(Activity) Use the entries below and reproduce exactly the lines from the one containing "(282, 206) = (214, 379): black" down to the one containing "(390, 168) = (368, 313): red", both of them included.

(Given information)
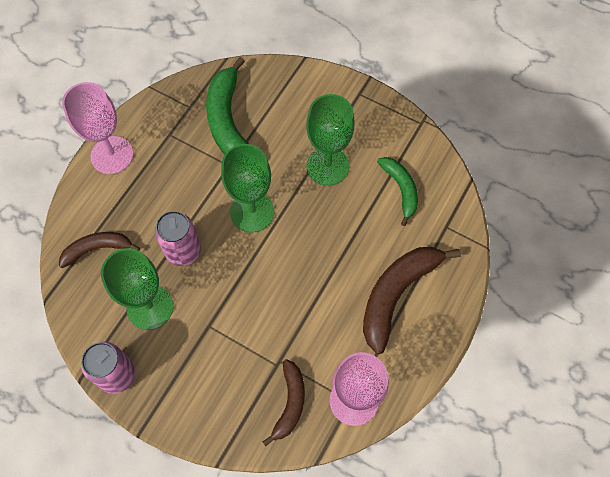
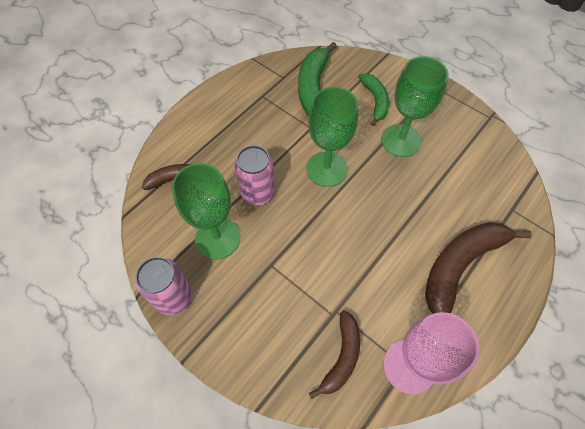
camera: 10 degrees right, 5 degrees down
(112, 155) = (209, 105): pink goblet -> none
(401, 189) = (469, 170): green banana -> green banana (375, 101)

* * *

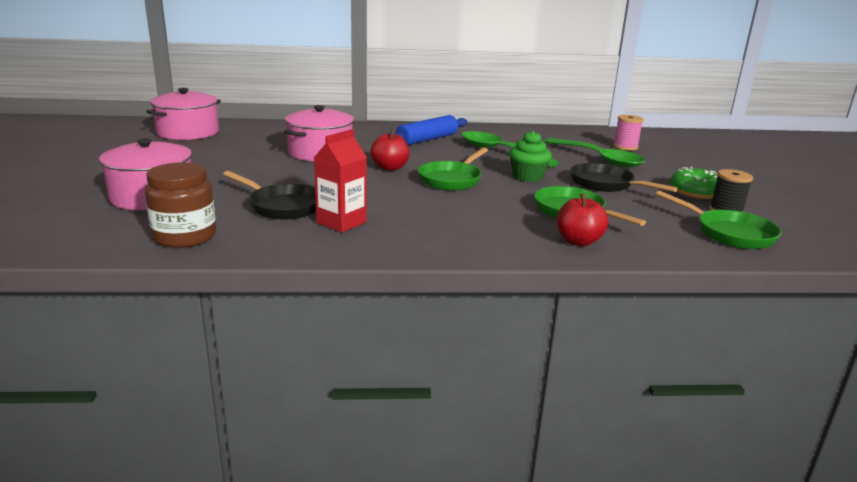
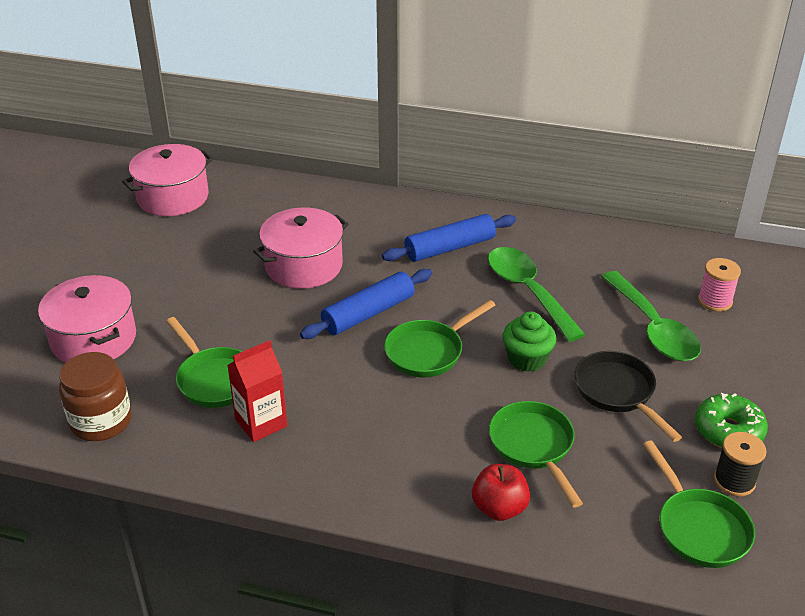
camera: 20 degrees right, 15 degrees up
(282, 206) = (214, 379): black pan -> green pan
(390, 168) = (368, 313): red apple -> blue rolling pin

(The answer)
(282, 206) = (214, 379): black pan -> green pan
(390, 168) = (368, 313): red apple -> blue rolling pin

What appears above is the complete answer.